§ **Requirement**: Word for word, please restate the line containing "green rocket: 3 -> 5" and all the lines that follow it to the end of the data.

§ **Data section**:
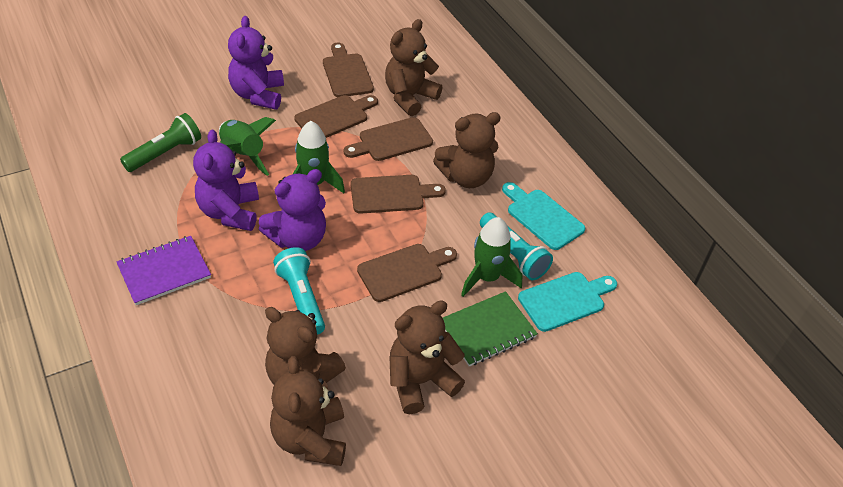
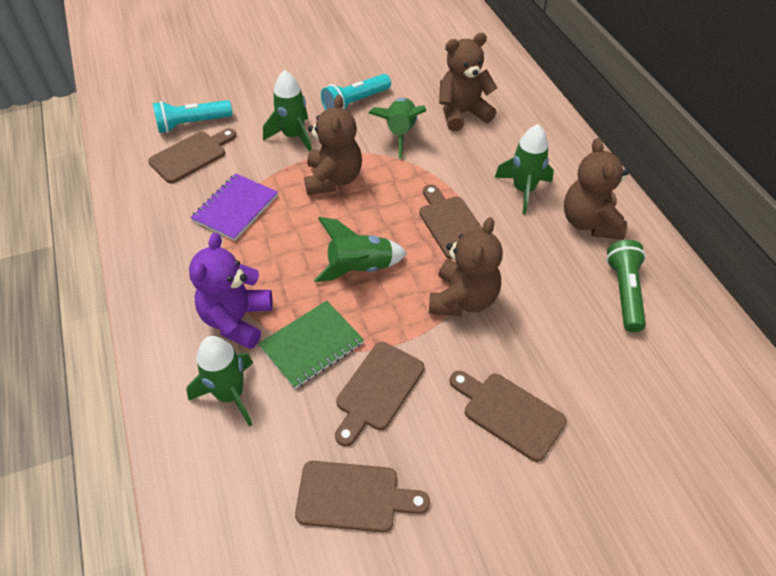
brown teddy bear: 5 -> 4
green rocket: 3 -> 5
purple teddy bear: 3 -> 1
turquoise cutting board: 2 -> 0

§ **Completed exercise**:
green rocket: 3 -> 5
purple teddy bear: 3 -> 1
turquoise cutting board: 2 -> 0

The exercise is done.